*** Record excerpts Section Begins ***

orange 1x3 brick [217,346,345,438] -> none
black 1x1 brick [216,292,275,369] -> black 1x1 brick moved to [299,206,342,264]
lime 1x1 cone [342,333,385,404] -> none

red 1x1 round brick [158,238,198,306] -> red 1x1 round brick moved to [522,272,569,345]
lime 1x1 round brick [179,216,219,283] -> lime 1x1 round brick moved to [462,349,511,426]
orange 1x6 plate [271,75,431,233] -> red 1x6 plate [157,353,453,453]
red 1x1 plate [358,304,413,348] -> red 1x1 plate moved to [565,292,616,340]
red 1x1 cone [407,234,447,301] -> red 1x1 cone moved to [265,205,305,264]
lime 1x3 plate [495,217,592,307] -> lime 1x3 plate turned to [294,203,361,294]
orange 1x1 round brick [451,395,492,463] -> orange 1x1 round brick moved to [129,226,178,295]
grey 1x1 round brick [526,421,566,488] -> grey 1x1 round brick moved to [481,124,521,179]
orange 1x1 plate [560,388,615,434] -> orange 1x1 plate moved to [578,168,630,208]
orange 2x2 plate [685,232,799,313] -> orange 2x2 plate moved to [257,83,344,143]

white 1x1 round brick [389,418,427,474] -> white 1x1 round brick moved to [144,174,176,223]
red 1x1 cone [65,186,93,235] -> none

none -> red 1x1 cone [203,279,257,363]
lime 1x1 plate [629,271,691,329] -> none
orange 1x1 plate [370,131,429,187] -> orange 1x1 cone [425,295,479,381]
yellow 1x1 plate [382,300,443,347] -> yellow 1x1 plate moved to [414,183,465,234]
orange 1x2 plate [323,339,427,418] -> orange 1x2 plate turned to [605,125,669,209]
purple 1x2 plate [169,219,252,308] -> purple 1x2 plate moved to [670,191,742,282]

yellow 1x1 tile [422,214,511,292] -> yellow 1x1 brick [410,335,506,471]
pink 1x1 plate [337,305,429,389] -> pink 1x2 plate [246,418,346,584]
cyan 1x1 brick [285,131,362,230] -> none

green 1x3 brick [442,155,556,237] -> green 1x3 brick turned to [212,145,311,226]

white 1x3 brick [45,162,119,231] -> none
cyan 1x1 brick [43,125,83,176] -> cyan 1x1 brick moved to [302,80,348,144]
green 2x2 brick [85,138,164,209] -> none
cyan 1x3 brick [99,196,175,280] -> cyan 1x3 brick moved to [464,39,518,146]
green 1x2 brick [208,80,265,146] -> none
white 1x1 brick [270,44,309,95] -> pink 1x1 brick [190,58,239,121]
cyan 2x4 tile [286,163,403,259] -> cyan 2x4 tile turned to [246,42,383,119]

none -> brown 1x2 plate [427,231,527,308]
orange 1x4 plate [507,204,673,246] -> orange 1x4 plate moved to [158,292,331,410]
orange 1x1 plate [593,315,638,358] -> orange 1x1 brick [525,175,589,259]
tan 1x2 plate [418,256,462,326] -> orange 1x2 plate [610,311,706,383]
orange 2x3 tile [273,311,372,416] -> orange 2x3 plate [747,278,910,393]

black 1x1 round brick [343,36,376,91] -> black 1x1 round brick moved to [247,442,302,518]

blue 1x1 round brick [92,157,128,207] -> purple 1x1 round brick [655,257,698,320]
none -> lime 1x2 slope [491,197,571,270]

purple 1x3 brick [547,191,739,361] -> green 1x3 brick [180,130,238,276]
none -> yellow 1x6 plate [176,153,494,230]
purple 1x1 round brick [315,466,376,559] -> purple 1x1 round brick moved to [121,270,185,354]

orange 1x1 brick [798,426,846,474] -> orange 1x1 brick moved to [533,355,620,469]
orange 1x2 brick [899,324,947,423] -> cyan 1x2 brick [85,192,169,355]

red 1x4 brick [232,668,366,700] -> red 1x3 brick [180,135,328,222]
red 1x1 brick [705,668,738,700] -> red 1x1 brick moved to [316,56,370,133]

*** Record excerpts Section Ends ***

What is needed is a word-for-word restatement of every line from the one with "red 1x4 brick" to the end of the entries above.

Output for this task:
red 1x4 brick [232,668,366,700] -> red 1x3 brick [180,135,328,222]
red 1x1 brick [705,668,738,700] -> red 1x1 brick moved to [316,56,370,133]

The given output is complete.